◆ **Task prompt**
Your answer must be the exact lines from the one holding "red car: 2 -> 1" through the last line of the records below, with no pictures.
Exercise material Start Marker
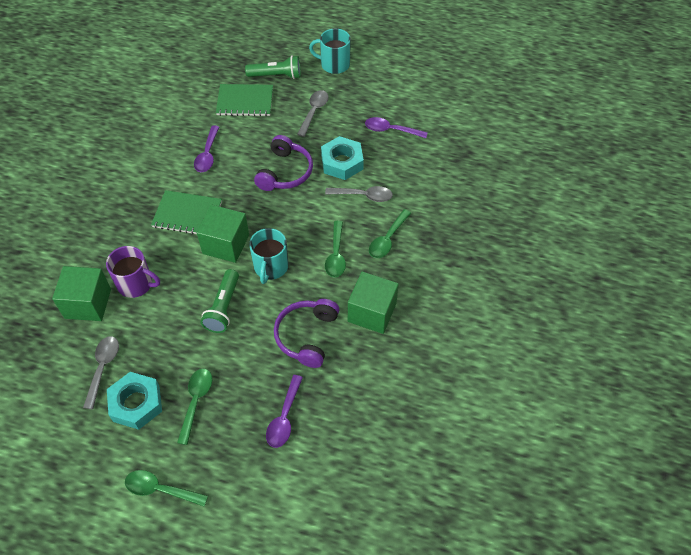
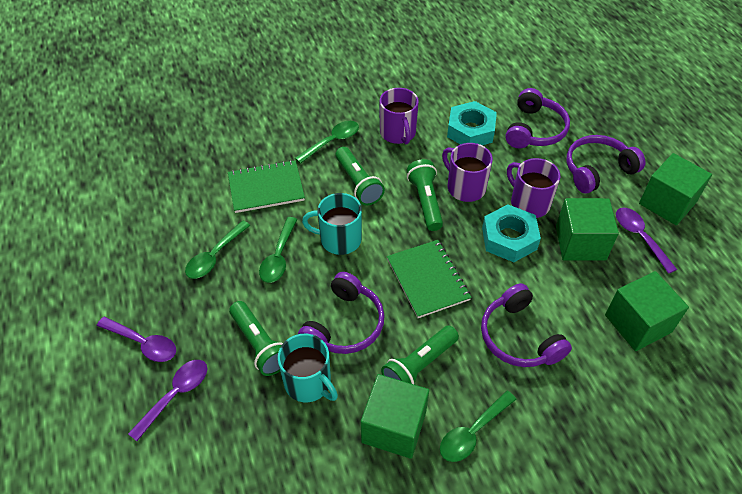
green cube: 3 -> 4
green flashlight: 2 -> 4
grey spoon: 3 -> 0
purple headphones: 2 -> 4
purple mug: 1 -> 3

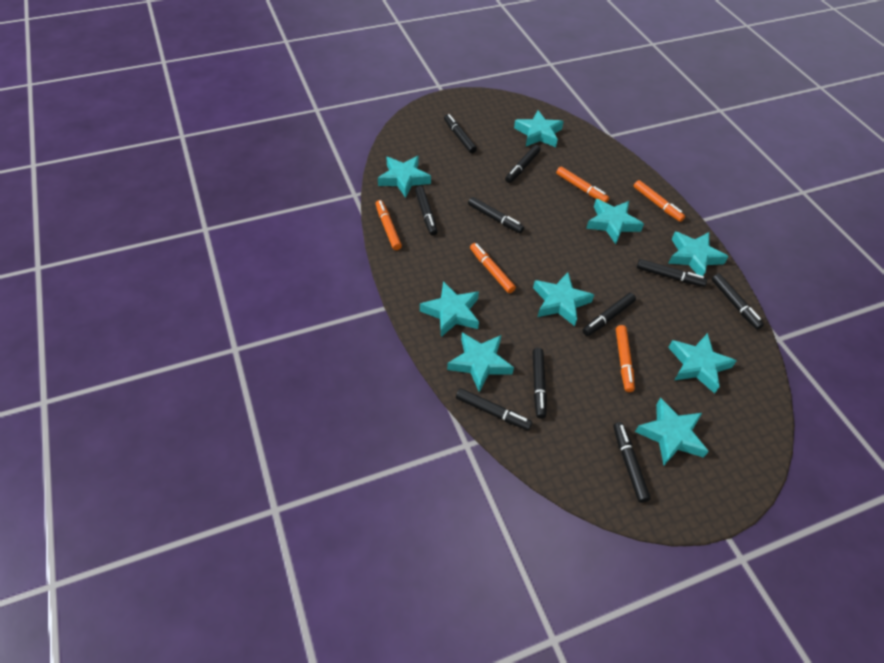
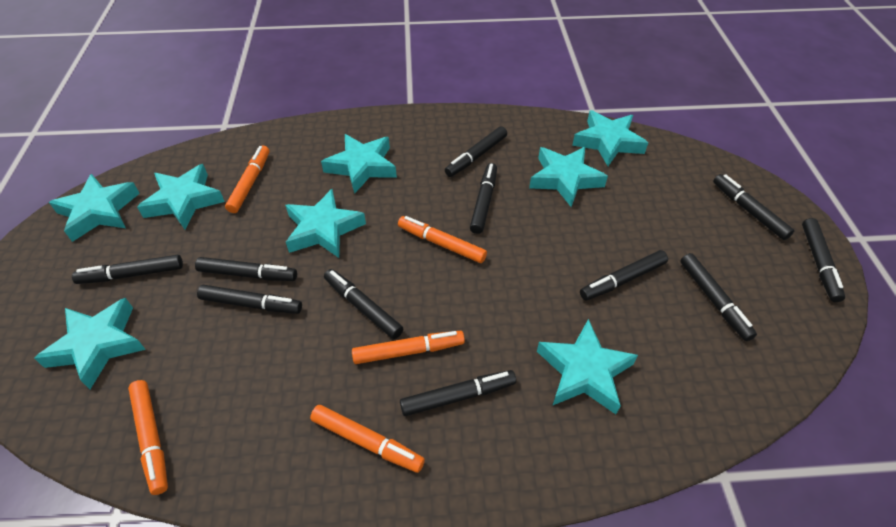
black marker: 10 -> 11
turquoise star: 9 -> 8

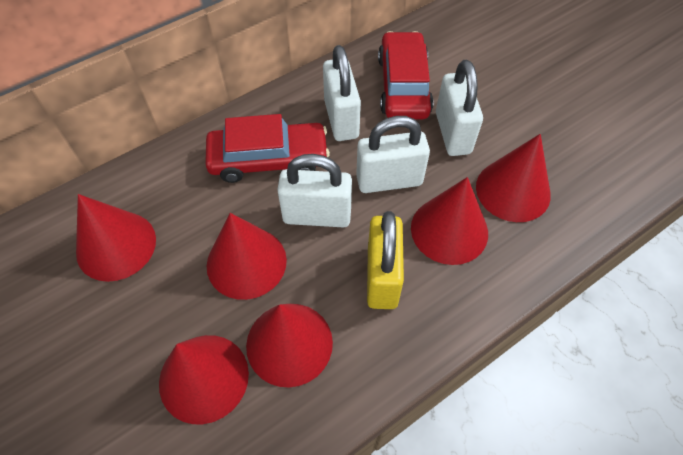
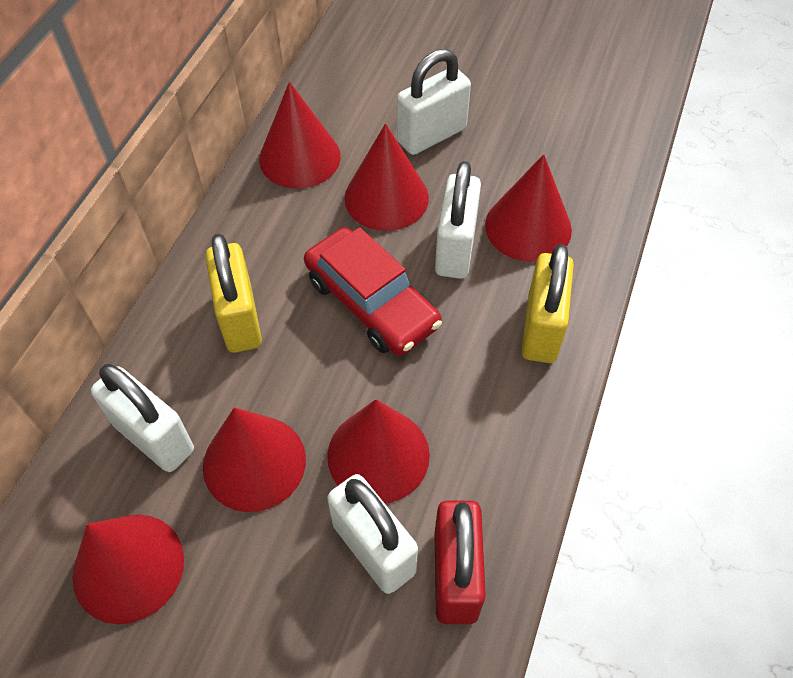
red car: 2 -> 1
red padlock: 0 -> 1
yellow padlock: 1 -> 2

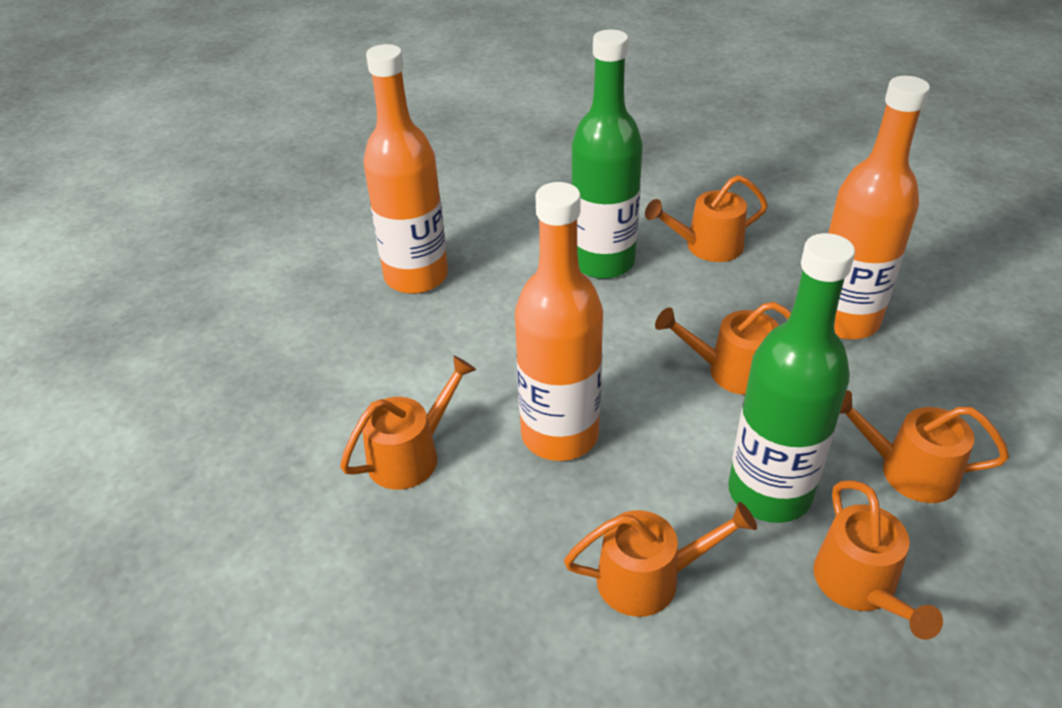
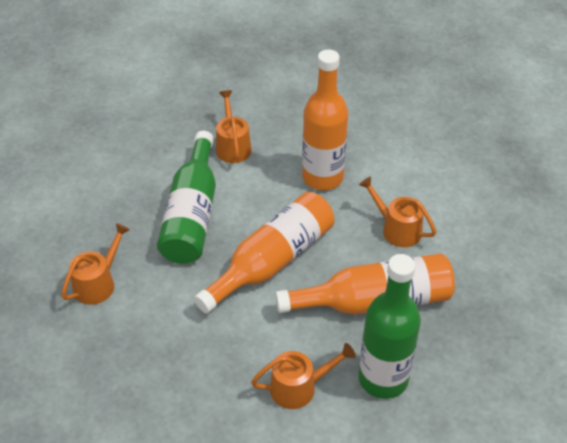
orange watering can: 6 -> 4

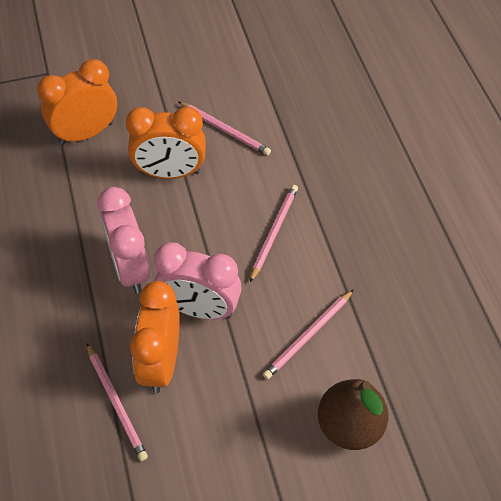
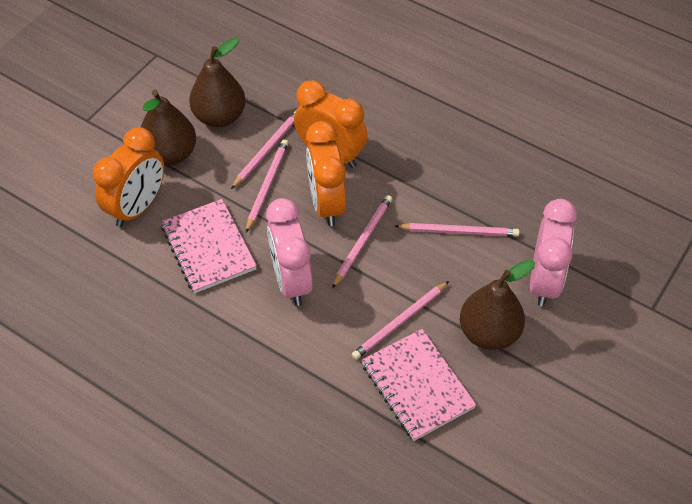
brown pear: 1 -> 3
pink notebook: 0 -> 2
pink pencil: 4 -> 5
Exercise material End Marker
◆ **Answer section**
red car: 2 -> 1
red padlock: 0 -> 1
yellow padlock: 1 -> 2

orange watering can: 6 -> 4

brown pear: 1 -> 3
pink notebook: 0 -> 2
pink pencil: 4 -> 5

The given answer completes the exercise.